**ACTIVITY:** Down to the last line, reproduce the data that follows, but skip the pictures.

┌────────

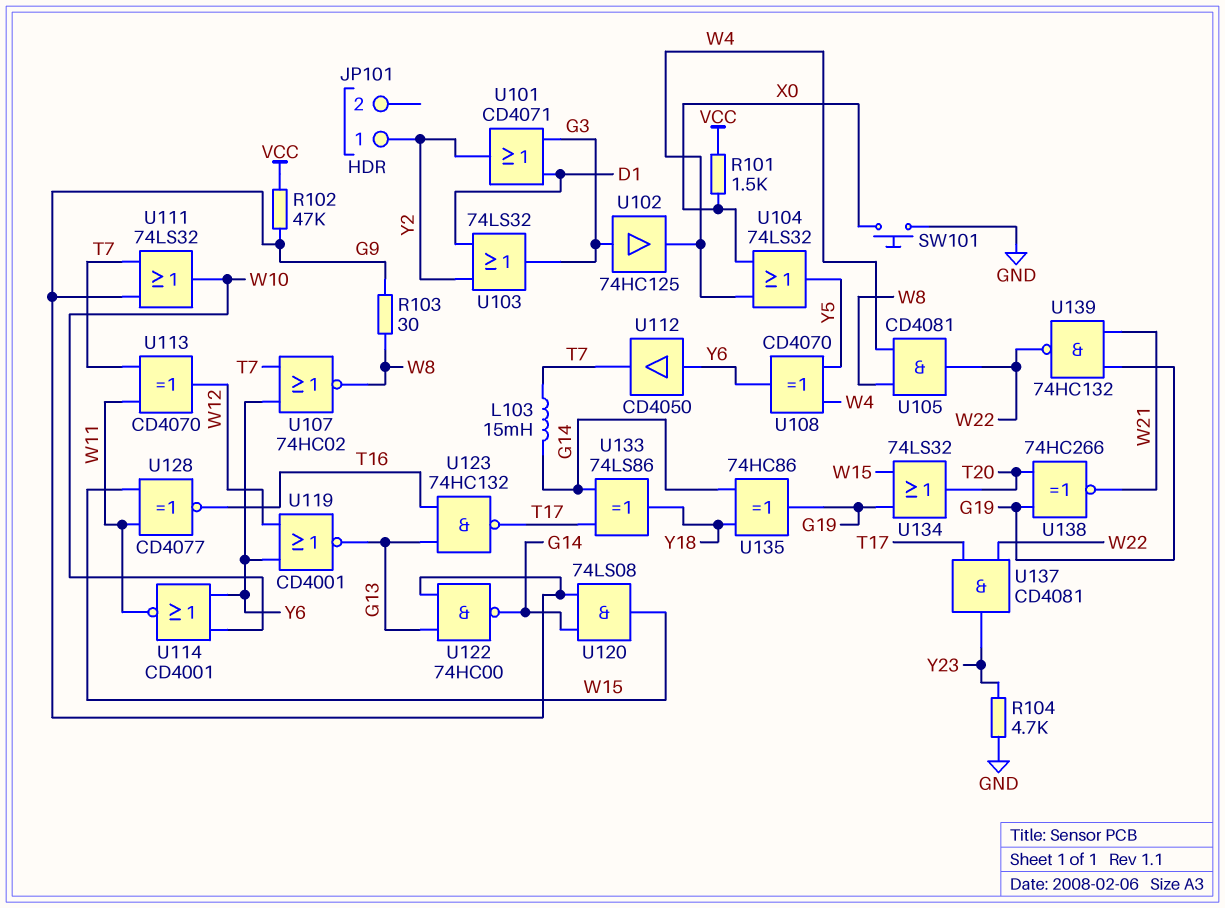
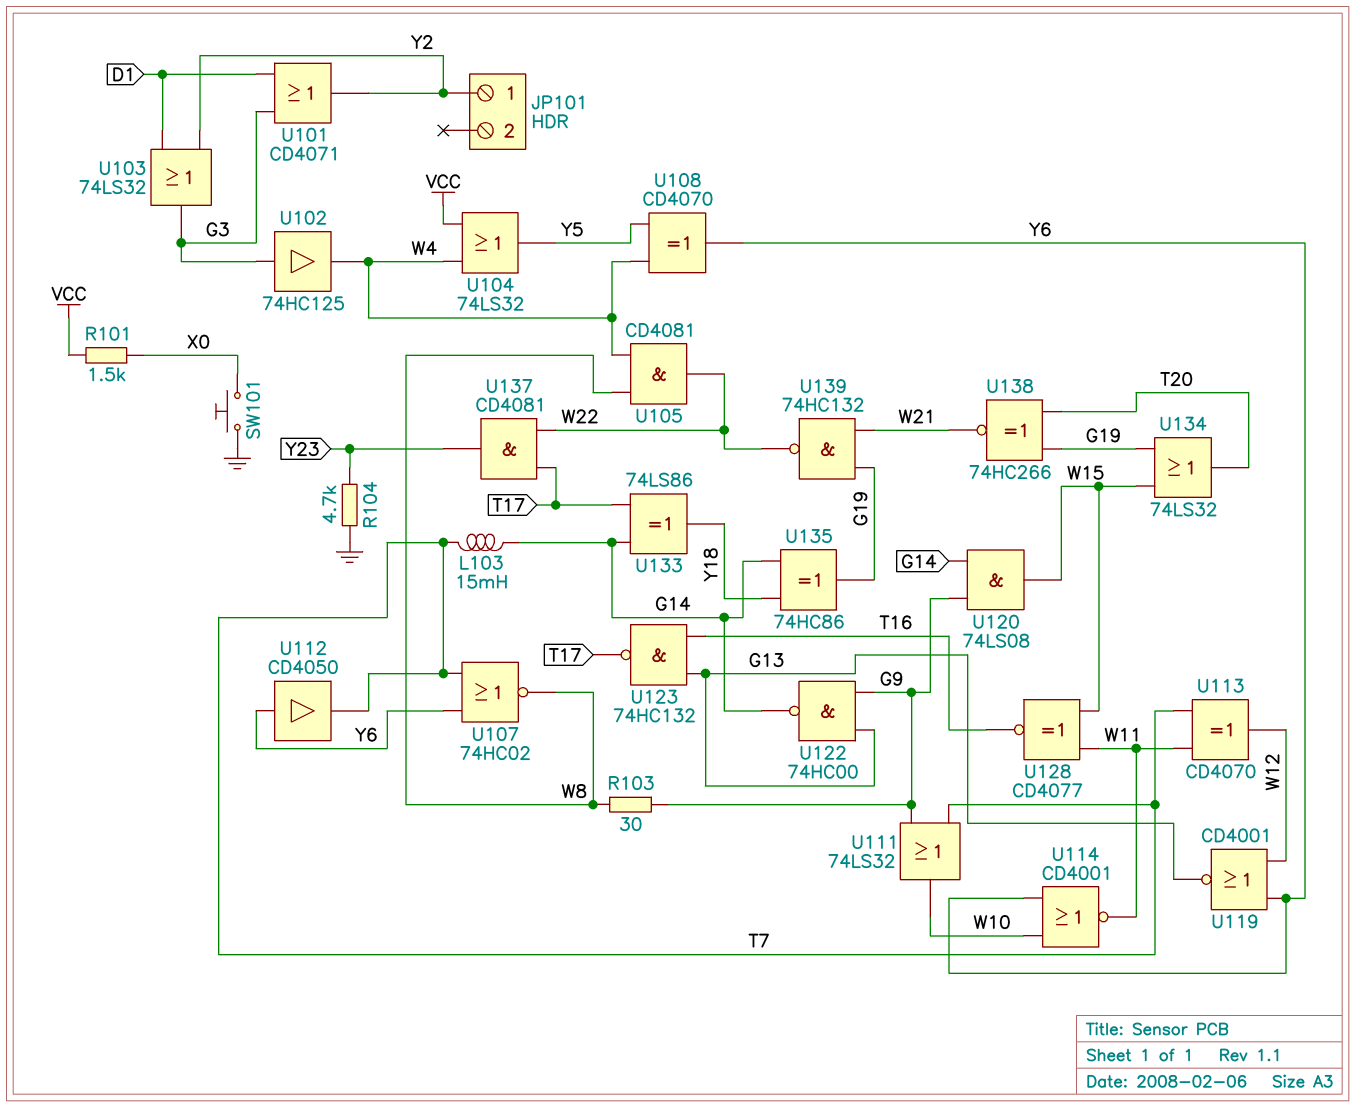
R102: 47k (G9, VCC) -> none
U104: OR 74LS32 (in W4, in X0, out Y5) -> OR 74LS32 (in VCC, in W4, out Y5)

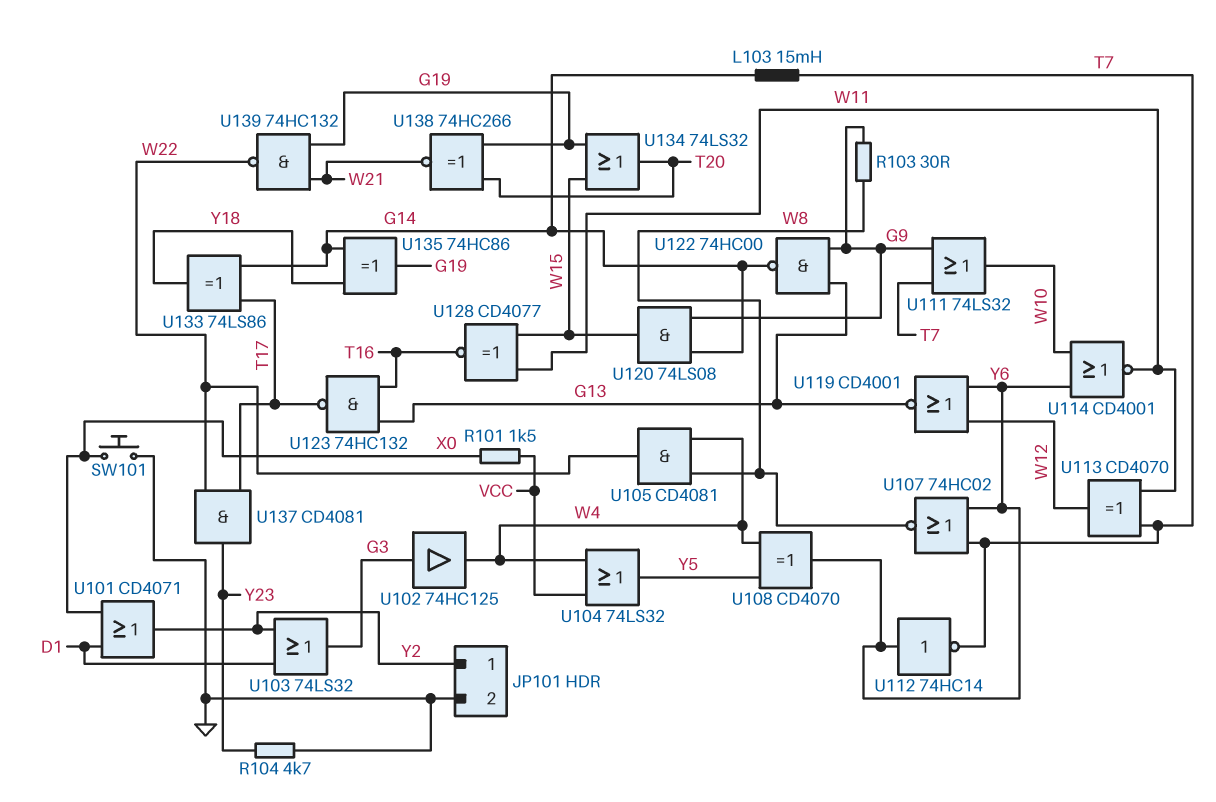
JP101 pin 2: none -> GND
U101: OR CD4071 (in D1, in G3, out Y2) -> OR CD4071 (in D1, in X0, out Y2)
U112: buffer CD4050 (in Y6, out T7) -> NOT 74HC14 (in Y6, out T7)

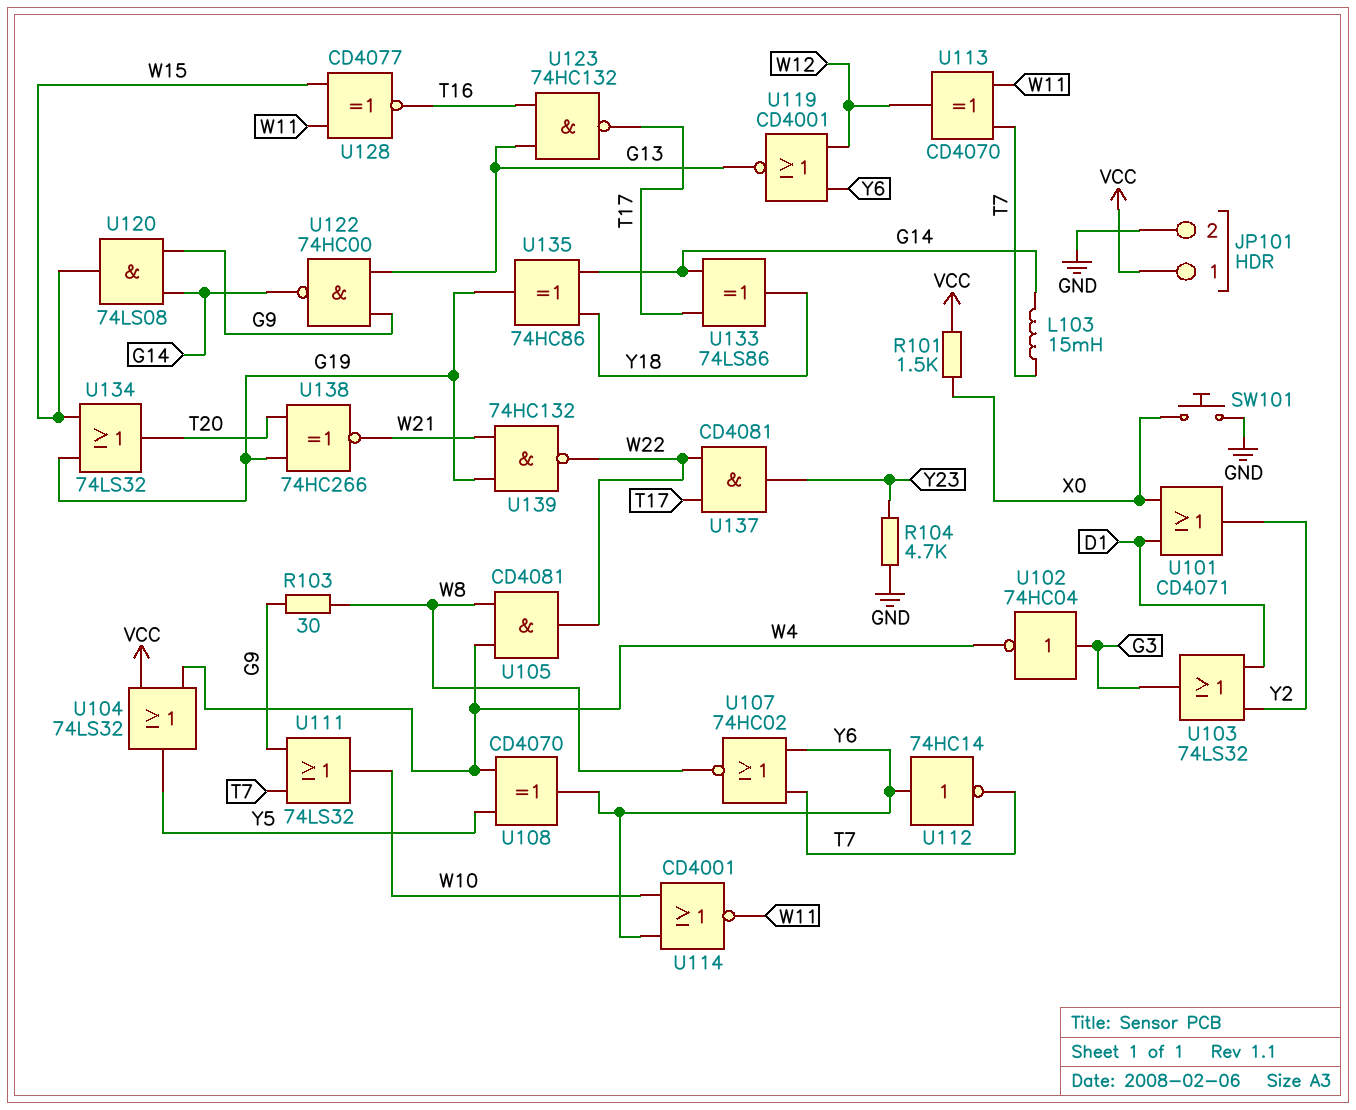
JP101 pin 1: Y2 -> VCC
U102: buffer 74HC125 (in G3, out W4) -> NOT 74HC04 (in G3, out W4)

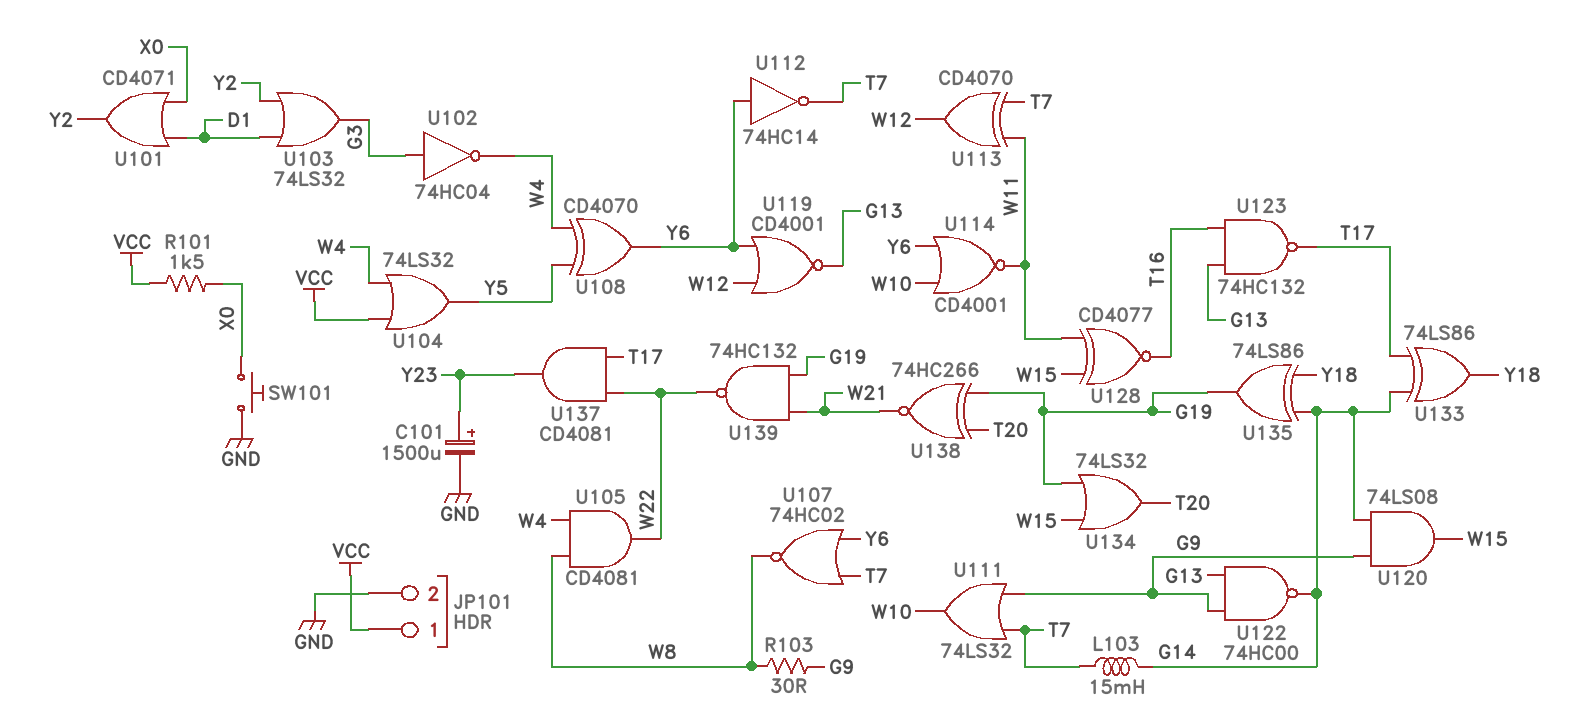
C101: none -> 1500uF (plus Y23, minus GND)
R104: 4.7k (GND, Y23) -> none
U135: XOR 74HC86 (in G14, in Y18, out G19) -> XOR 74LS86 (in G14, in Y18, out G19)

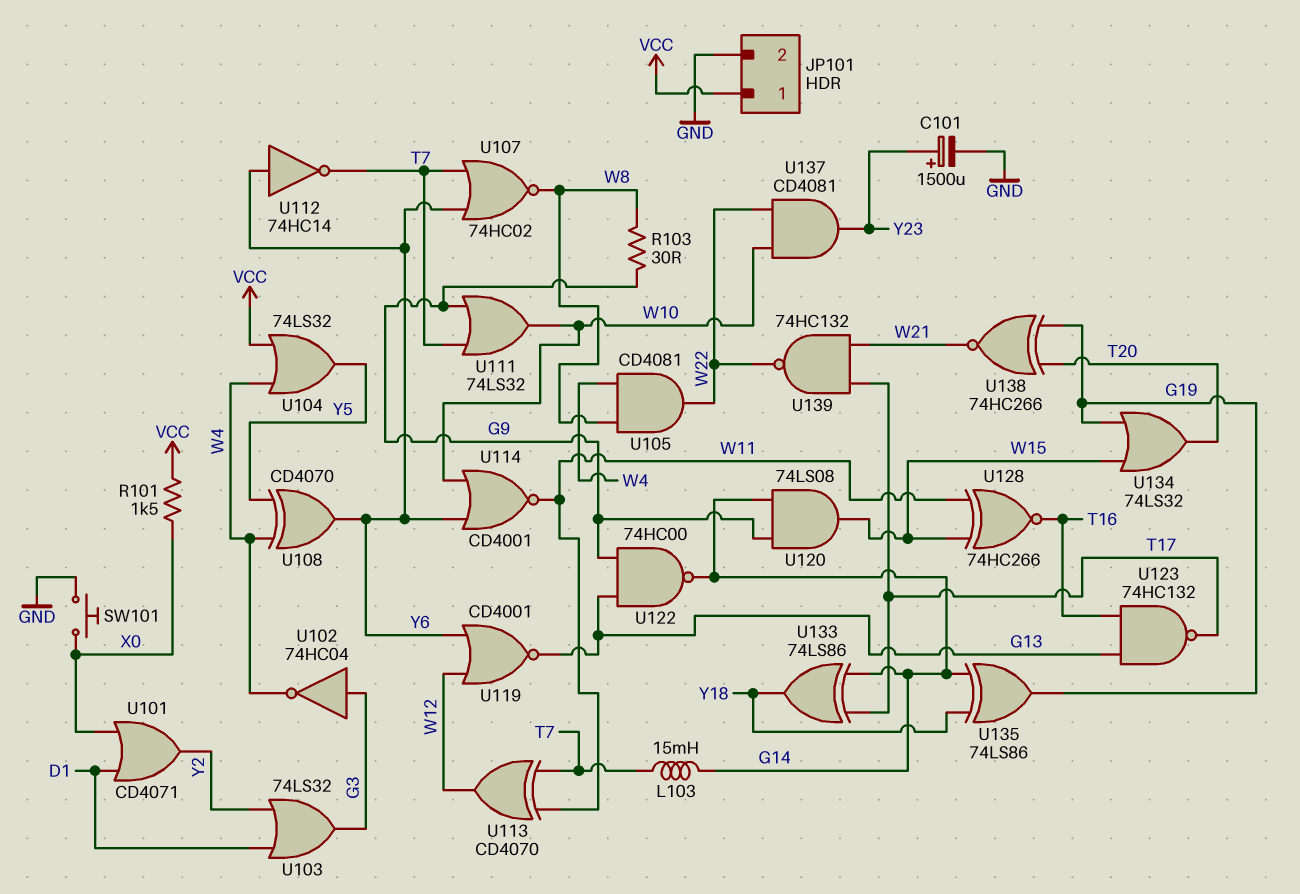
U128: XNOR CD4077 (in W11, in W15, out T16) -> XNOR 74HC266 (in W11, in W15, out T16)
U137: AND CD4081 (in T17, in W22, out Y23) -> AND CD4081 (in W10, in W22, out Y23)
U139: NAND 74HC132 (in G19, in W21, out W22) -> NAND 74HC132 (in T17, in W21, out W22)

└────────

**REPLY:**
R102: 47k (G9, VCC) -> none
U104: OR 74LS32 (in W4, in X0, out Y5) -> OR 74LS32 (in VCC, in W4, out Y5)

JP101 pin 2: none -> GND
U101: OR CD4071 (in D1, in G3, out Y2) -> OR CD4071 (in D1, in X0, out Y2)
U112: buffer CD4050 (in Y6, out T7) -> NOT 74HC14 (in Y6, out T7)

JP101 pin 1: Y2 -> VCC
U102: buffer 74HC125 (in G3, out W4) -> NOT 74HC04 (in G3, out W4)

C101: none -> 1500uF (plus Y23, minus GND)
R104: 4.7k (GND, Y23) -> none
U135: XOR 74HC86 (in G14, in Y18, out G19) -> XOR 74LS86 (in G14, in Y18, out G19)

U128: XNOR CD4077 (in W11, in W15, out T16) -> XNOR 74HC266 (in W11, in W15, out T16)
U137: AND CD4081 (in T17, in W22, out Y23) -> AND CD4081 (in W10, in W22, out Y23)
U139: NAND 74HC132 (in G19, in W21, out W22) -> NAND 74HC132 (in T17, in W21, out W22)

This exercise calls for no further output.